What you should do => For the data below, give again exactly the lines from the one containing "D10: zener 9.1V (A N3, K VA) -> none" through the one containing "U17: buffer 74LS07", both ends included, and no others.

━━ Data shown

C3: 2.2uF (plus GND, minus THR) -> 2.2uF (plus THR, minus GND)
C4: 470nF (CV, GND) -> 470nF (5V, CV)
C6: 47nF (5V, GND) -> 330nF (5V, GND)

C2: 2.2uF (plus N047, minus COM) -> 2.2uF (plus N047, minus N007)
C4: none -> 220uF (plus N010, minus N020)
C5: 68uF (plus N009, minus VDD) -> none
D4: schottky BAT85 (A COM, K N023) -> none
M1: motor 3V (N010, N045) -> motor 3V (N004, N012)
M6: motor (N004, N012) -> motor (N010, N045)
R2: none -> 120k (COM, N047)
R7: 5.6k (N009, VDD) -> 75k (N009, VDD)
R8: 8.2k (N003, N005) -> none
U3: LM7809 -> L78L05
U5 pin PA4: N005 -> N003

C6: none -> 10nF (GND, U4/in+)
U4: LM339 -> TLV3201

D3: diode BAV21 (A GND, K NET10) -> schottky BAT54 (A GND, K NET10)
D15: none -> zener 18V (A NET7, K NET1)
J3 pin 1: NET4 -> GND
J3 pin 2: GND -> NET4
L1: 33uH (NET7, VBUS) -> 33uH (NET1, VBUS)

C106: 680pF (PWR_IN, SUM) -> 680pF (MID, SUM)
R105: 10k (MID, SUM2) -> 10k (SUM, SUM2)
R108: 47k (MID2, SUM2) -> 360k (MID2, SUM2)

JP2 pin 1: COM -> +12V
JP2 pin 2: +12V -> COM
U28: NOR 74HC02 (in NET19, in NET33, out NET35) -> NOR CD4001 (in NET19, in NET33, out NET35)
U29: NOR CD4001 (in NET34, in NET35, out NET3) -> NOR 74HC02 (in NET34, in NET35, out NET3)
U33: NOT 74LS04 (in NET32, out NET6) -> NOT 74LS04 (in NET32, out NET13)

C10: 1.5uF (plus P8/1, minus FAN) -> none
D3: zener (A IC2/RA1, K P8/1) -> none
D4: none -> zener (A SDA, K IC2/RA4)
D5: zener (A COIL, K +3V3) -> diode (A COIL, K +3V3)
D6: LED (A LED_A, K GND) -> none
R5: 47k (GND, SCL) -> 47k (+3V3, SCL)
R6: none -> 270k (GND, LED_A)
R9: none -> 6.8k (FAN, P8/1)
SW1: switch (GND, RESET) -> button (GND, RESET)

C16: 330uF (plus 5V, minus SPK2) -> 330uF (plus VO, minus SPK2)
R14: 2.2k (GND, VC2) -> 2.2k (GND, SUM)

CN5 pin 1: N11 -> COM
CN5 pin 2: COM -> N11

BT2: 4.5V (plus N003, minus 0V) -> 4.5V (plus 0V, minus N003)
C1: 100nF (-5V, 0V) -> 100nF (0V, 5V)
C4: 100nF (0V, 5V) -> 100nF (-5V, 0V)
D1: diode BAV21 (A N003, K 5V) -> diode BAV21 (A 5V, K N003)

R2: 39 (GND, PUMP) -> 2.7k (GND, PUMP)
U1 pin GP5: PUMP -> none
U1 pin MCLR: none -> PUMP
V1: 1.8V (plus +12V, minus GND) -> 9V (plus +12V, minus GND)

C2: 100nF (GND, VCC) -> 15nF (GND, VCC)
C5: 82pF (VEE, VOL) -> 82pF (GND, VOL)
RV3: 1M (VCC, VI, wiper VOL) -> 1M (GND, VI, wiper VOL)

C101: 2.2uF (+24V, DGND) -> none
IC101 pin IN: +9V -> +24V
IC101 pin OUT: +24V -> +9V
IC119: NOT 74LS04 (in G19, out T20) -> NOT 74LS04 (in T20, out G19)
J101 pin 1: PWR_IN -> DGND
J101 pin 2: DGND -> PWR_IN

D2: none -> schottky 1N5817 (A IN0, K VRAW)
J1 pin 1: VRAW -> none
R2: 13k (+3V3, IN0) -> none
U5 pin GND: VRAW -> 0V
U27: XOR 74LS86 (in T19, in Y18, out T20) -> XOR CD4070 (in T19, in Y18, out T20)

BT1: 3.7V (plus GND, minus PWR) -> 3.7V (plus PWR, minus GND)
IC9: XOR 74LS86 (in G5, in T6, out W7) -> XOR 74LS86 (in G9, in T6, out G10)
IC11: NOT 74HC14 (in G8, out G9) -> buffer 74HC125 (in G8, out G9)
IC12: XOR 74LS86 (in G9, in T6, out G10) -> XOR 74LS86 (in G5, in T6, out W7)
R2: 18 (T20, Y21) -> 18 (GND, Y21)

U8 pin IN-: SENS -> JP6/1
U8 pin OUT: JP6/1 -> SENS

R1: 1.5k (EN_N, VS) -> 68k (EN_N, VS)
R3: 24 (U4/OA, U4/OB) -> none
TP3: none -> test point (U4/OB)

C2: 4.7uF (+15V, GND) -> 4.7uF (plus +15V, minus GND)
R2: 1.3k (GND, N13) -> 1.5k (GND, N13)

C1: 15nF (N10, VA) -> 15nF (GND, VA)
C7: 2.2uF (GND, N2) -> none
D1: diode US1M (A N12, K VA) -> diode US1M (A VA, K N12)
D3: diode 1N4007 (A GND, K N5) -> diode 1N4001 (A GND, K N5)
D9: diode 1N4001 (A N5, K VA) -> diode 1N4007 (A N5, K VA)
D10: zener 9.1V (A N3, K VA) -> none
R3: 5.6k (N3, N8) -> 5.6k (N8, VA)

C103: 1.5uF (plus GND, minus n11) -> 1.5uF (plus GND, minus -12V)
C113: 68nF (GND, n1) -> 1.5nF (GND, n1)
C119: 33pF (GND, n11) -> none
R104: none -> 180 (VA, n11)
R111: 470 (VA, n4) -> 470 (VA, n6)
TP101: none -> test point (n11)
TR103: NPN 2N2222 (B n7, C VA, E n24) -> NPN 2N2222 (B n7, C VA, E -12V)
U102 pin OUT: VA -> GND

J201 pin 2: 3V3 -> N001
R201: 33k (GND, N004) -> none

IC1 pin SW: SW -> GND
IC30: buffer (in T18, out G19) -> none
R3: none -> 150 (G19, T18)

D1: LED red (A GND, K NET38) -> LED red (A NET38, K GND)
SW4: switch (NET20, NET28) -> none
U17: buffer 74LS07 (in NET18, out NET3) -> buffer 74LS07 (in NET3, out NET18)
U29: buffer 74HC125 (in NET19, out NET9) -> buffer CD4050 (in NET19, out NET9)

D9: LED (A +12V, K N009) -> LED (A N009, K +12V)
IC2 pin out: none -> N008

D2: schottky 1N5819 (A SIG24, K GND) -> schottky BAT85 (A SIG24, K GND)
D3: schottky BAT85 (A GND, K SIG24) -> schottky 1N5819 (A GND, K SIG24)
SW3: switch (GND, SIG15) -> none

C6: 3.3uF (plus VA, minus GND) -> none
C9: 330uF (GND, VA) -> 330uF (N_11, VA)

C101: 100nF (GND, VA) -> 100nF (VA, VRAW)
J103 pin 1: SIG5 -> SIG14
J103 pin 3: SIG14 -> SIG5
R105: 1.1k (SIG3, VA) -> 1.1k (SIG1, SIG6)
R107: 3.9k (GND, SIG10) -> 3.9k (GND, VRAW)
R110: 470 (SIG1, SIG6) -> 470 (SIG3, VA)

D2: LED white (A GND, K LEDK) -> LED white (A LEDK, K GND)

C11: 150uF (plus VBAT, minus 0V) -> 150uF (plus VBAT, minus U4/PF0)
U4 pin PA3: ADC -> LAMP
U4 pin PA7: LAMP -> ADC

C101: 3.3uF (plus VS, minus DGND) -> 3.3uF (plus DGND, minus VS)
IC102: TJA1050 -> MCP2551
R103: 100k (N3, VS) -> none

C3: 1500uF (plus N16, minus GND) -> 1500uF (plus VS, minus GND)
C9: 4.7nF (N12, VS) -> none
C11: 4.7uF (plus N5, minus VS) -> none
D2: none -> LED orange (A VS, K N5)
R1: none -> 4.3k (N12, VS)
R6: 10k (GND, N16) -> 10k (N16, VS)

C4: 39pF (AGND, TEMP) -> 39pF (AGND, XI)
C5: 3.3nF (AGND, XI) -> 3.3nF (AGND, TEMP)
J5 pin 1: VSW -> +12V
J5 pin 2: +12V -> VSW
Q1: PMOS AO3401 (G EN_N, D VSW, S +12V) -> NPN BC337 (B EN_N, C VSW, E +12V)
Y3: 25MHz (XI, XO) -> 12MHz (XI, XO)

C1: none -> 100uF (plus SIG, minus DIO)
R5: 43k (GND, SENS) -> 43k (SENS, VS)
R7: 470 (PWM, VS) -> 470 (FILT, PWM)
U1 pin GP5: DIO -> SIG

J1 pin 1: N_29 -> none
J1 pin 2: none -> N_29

━━━━

Written answer =>
D10: zener 9.1V (A N3, K VA) -> none
R3: 5.6k (N3, N8) -> 5.6k (N8, VA)

C103: 1.5uF (plus GND, minus n11) -> 1.5uF (plus GND, minus -12V)
C113: 68nF (GND, n1) -> 1.5nF (GND, n1)
C119: 33pF (GND, n11) -> none
R104: none -> 180 (VA, n11)
R111: 470 (VA, n4) -> 470 (VA, n6)
TP101: none -> test point (n11)
TR103: NPN 2N2222 (B n7, C VA, E n24) -> NPN 2N2222 (B n7, C VA, E -12V)
U102 pin OUT: VA -> GND

J201 pin 2: 3V3 -> N001
R201: 33k (GND, N004) -> none

IC1 pin SW: SW -> GND
IC30: buffer (in T18, out G19) -> none
R3: none -> 150 (G19, T18)

D1: LED red (A GND, K NET38) -> LED red (A NET38, K GND)
SW4: switch (NET20, NET28) -> none
U17: buffer 74LS07 (in NET18, out NET3) -> buffer 74LS07 (in NET3, out NET18)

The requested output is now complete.